──────── Records to process ────────

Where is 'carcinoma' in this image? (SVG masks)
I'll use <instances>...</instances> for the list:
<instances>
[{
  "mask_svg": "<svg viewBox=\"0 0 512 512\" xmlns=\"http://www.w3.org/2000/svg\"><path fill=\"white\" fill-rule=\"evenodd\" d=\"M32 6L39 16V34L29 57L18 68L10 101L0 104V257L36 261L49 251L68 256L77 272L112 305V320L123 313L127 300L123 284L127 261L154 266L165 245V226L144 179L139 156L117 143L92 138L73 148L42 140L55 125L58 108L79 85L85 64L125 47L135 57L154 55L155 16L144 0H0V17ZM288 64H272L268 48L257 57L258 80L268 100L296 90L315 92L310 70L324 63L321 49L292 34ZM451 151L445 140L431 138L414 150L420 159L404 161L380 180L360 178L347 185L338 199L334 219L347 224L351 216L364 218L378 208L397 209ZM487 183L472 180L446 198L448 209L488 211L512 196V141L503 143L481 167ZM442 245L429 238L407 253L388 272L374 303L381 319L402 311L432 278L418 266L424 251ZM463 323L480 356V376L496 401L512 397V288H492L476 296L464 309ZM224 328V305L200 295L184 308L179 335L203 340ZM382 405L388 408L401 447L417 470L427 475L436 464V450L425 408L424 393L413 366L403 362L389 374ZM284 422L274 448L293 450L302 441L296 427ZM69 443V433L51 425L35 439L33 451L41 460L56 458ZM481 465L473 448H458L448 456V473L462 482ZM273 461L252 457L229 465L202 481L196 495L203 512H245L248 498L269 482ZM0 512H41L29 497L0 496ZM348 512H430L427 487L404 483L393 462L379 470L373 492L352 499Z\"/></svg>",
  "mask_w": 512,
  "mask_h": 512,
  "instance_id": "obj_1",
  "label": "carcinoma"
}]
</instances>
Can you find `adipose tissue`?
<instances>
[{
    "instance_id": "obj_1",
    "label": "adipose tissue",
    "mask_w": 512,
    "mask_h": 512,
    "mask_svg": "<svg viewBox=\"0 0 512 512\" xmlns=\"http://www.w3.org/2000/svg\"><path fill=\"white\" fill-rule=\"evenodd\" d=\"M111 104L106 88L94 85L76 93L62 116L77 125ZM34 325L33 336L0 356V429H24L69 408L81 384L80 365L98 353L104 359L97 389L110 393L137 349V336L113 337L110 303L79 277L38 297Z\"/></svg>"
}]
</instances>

────────

# Written problem
Give a word-for-word copy of the records.

# Result below
Where is 'carcinoma' in this image? (SVG masks)
I'll use <instances>...</instances> for the list:
<instances>
[{
  "mask_svg": "<svg viewBox=\"0 0 512 512\" xmlns=\"http://www.w3.org/2000/svg\"><path fill=\"white\" fill-rule=\"evenodd\" d=\"M32 6L39 16V34L29 57L18 68L10 101L0 104V257L36 261L49 251L68 256L77 272L112 305V320L123 313L127 300L123 284L127 261L154 266L165 245V226L144 179L139 156L117 143L92 138L73 148L42 140L55 125L58 108L79 85L85 64L125 47L135 57L154 55L155 16L144 0H0V17ZM288 64H272L268 48L257 57L258 80L268 100L296 90L315 92L310 70L324 63L321 49L292 34ZM451 151L445 140L431 138L414 150L420 159L404 161L380 180L360 178L347 185L338 199L334 219L347 224L351 216L364 218L378 208L397 209ZM487 183L472 180L446 198L448 209L488 211L512 196V141L503 143L481 167ZM442 245L429 238L407 253L388 272L374 303L381 319L402 311L432 278L418 266L424 251ZM463 323L480 356V376L496 401L512 397V288H492L476 296L464 309ZM224 328V305L200 295L184 308L179 335L203 340ZM382 405L388 408L401 447L417 470L427 475L436 464V450L425 408L424 393L413 366L403 362L389 374ZM284 422L274 448L293 450L302 441L296 427ZM69 443V433L51 425L35 439L33 451L41 460L56 458ZM481 465L473 448H458L448 456V473L462 482ZM273 461L252 457L229 465L202 481L196 495L203 512H245L248 498L269 482ZM0 512H41L29 497L0 496ZM348 512H430L427 487L404 483L393 462L379 470L373 492L352 499Z\"/></svg>",
  "mask_w": 512,
  "mask_h": 512,
  "instance_id": "obj_1",
  "label": "carcinoma"
}]
</instances>
Can you find `adipose tissue`?
<instances>
[{
    "instance_id": "obj_1",
    "label": "adipose tissue",
    "mask_w": 512,
    "mask_h": 512,
    "mask_svg": "<svg viewBox=\"0 0 512 512\" xmlns=\"http://www.w3.org/2000/svg\"><path fill=\"white\" fill-rule=\"evenodd\" d=\"M111 104L106 88L94 85L76 93L62 116L77 125ZM34 325L33 336L0 356V429H24L69 408L81 384L80 365L98 353L104 359L97 389L110 393L137 349V336L113 337L110 303L79 277L38 297Z\"/></svg>"
}]
</instances>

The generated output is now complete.